▶ **Work to be completed**
Search term "none": copy each line of the records that contains it.

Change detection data
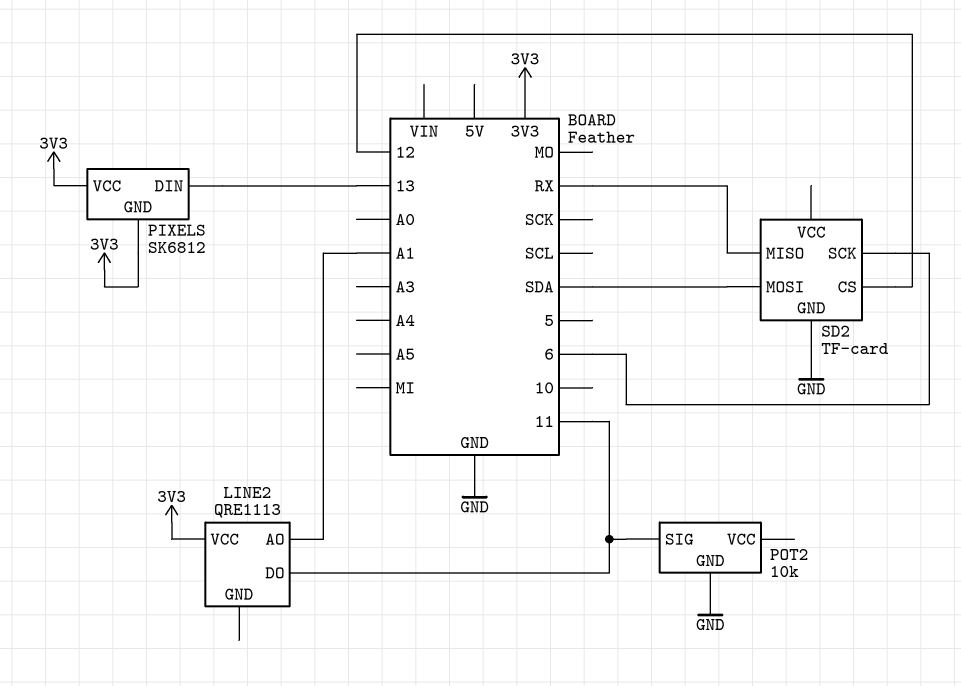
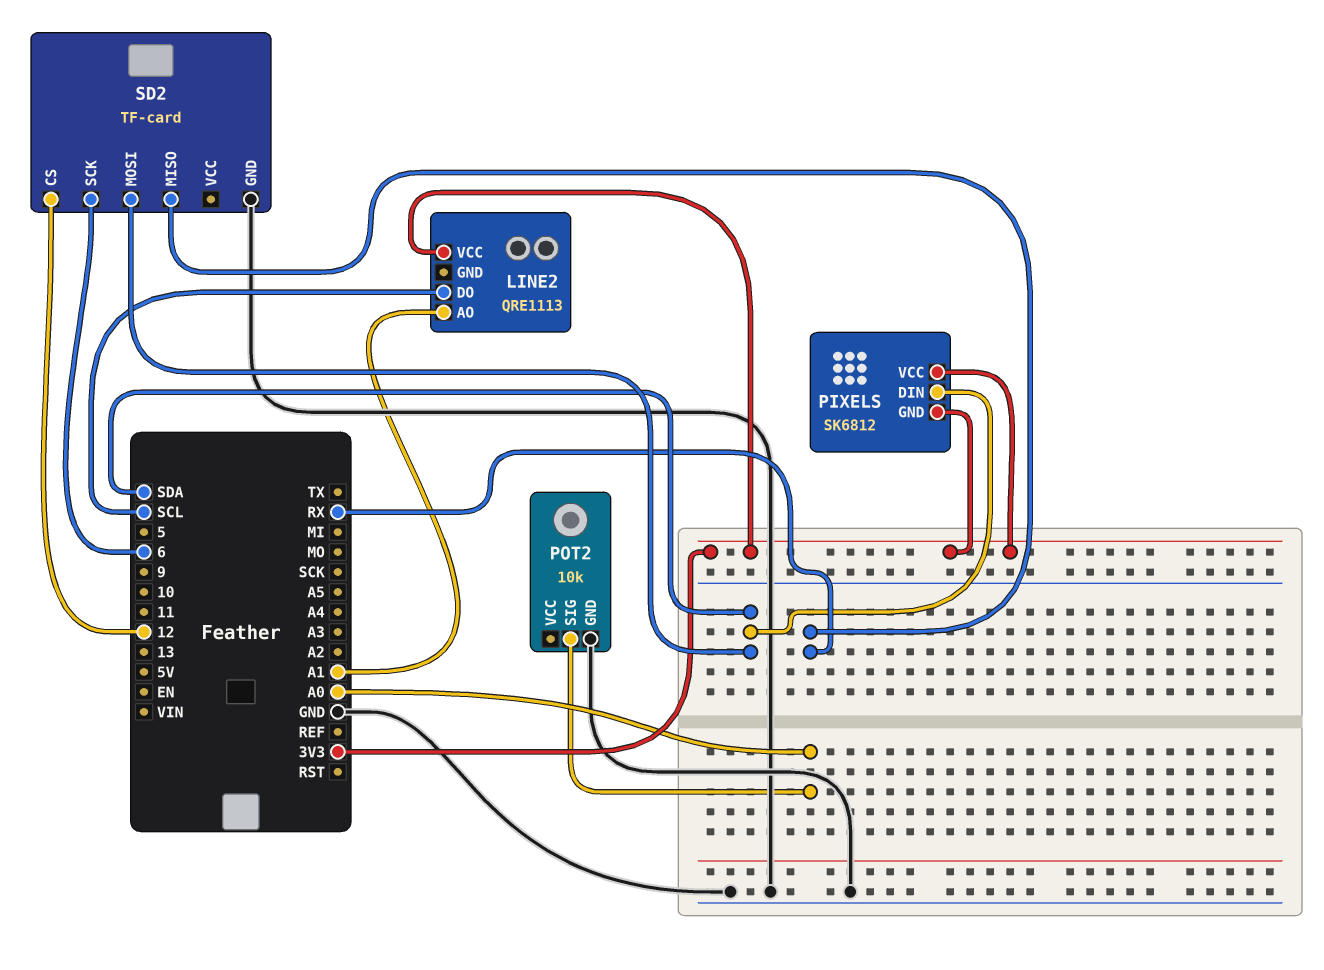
LINE2 pin DO: 11 -> SCL
PIXELS pin DIN: 13 -> SDA
POT2 pin SIG: 11 -> A0

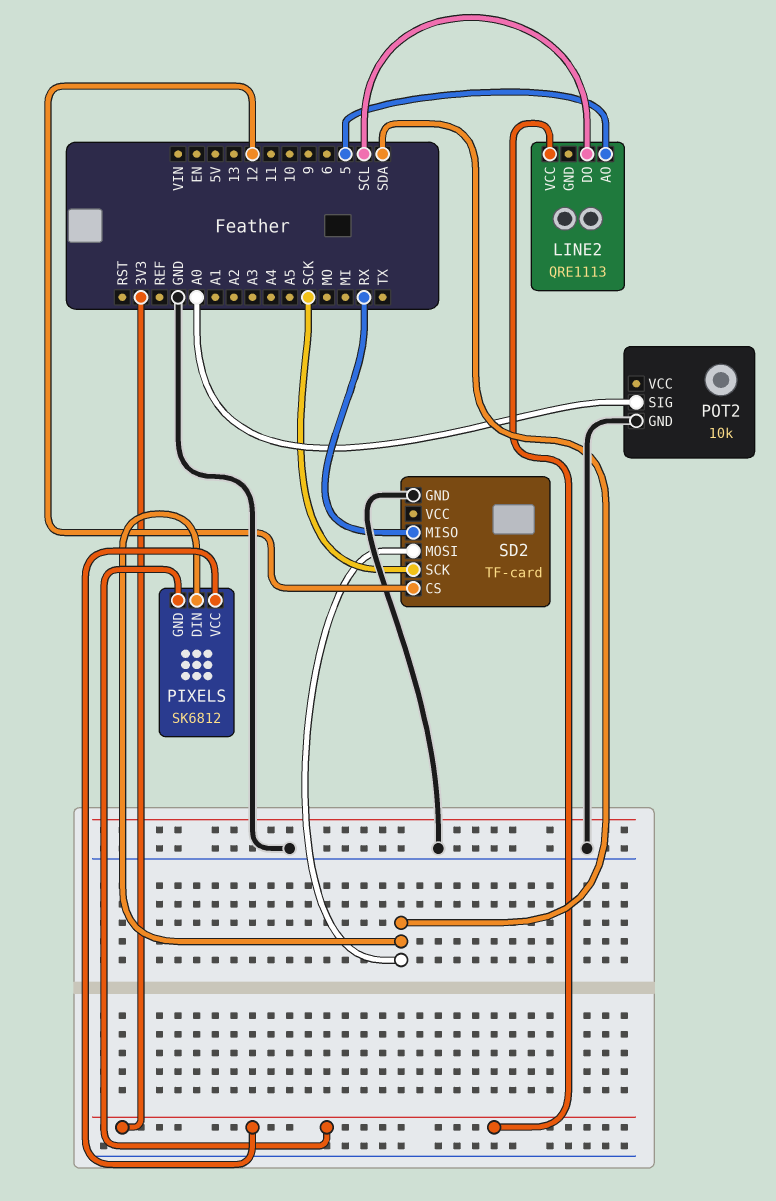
LINE2 pin AO: A1 -> 5
SD2 pin SCK: 6 -> SCK

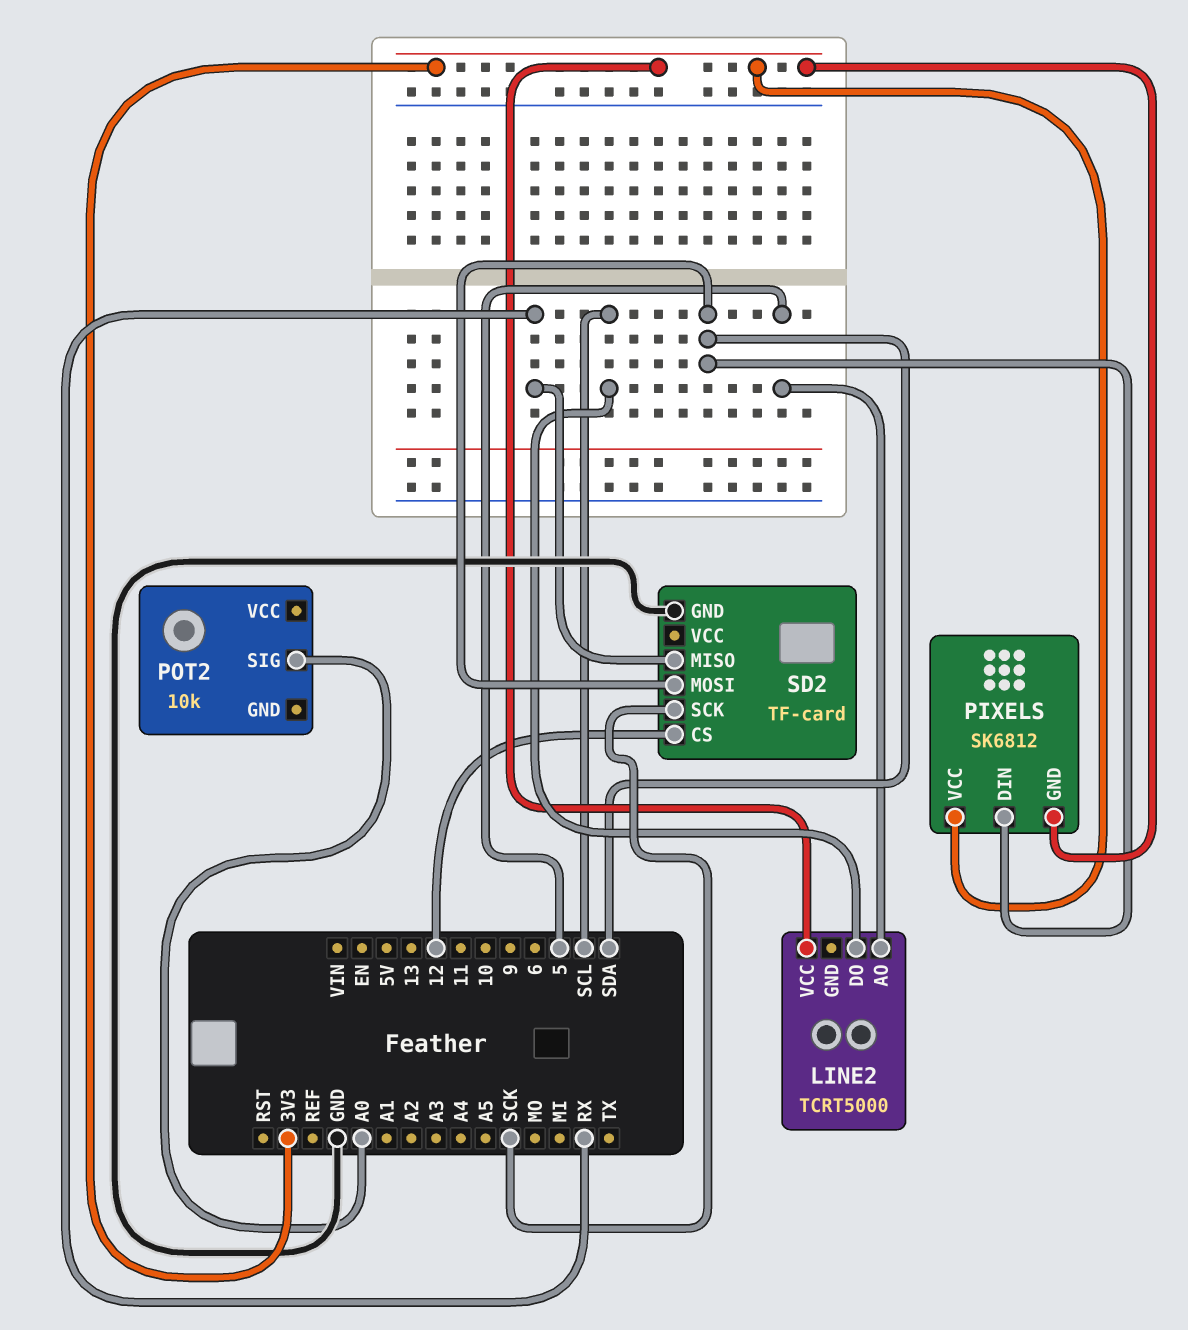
LINE2: QRE1113 -> TCRT5000
POT2 pin GND: GND -> none

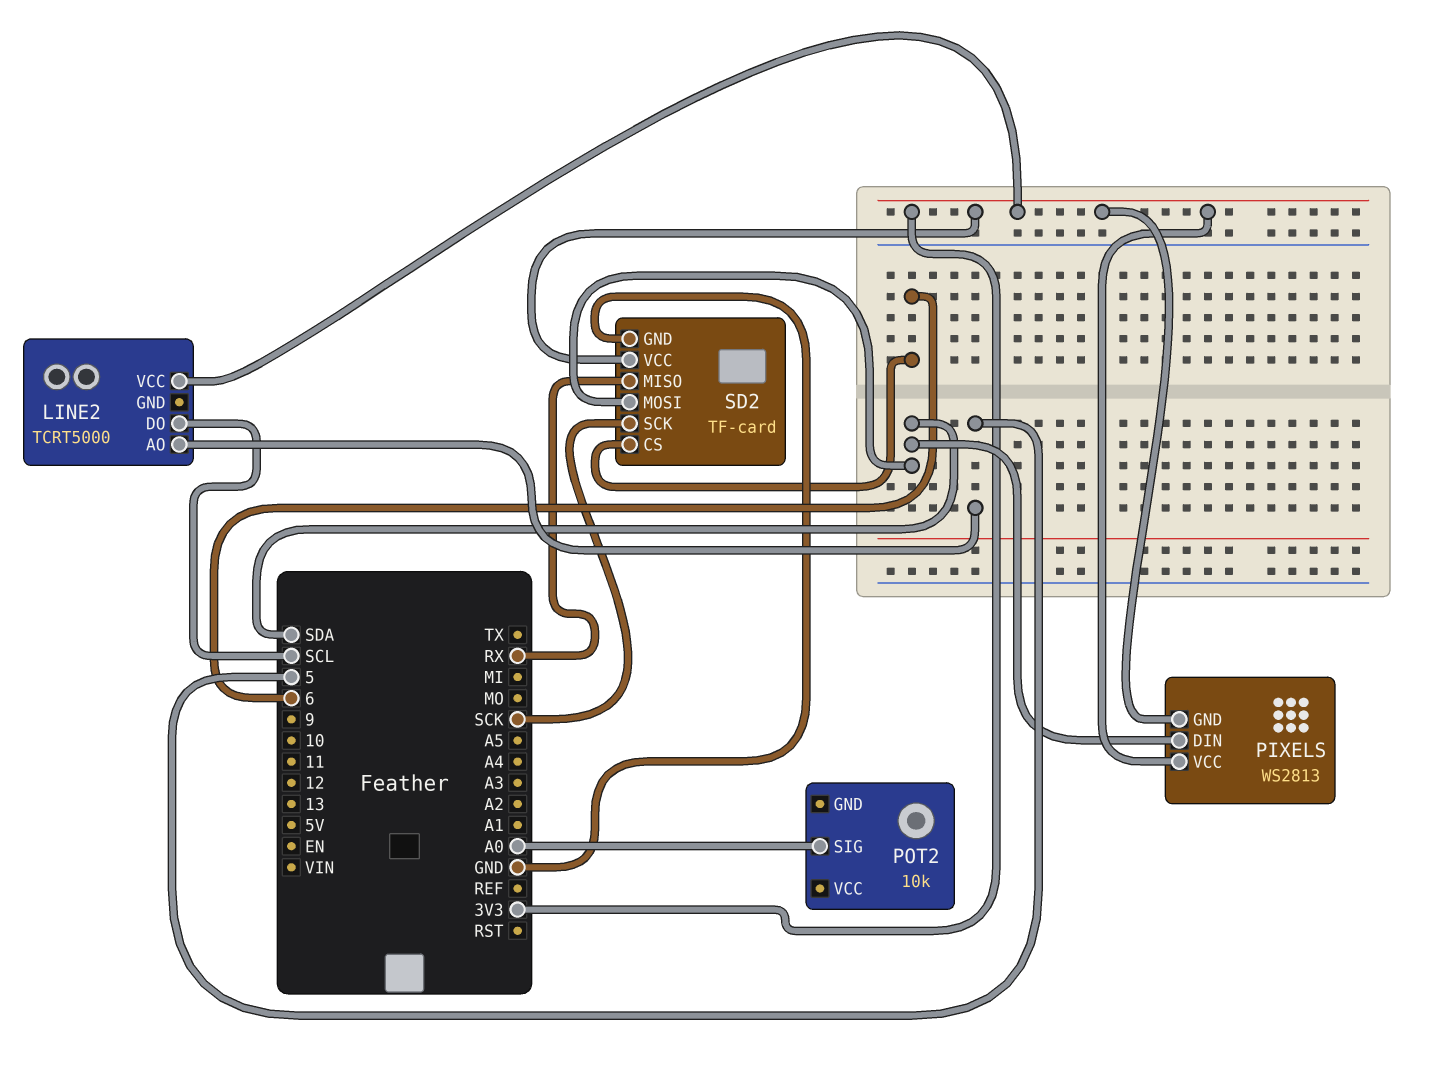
PIXELS: SK6812 -> WS2813
SD2 pin CS: 12 -> 6
SD2 pin VCC: none -> 3V3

▶ **Task result**
POT2 pin GND: GND -> none
SD2 pin VCC: none -> 3V3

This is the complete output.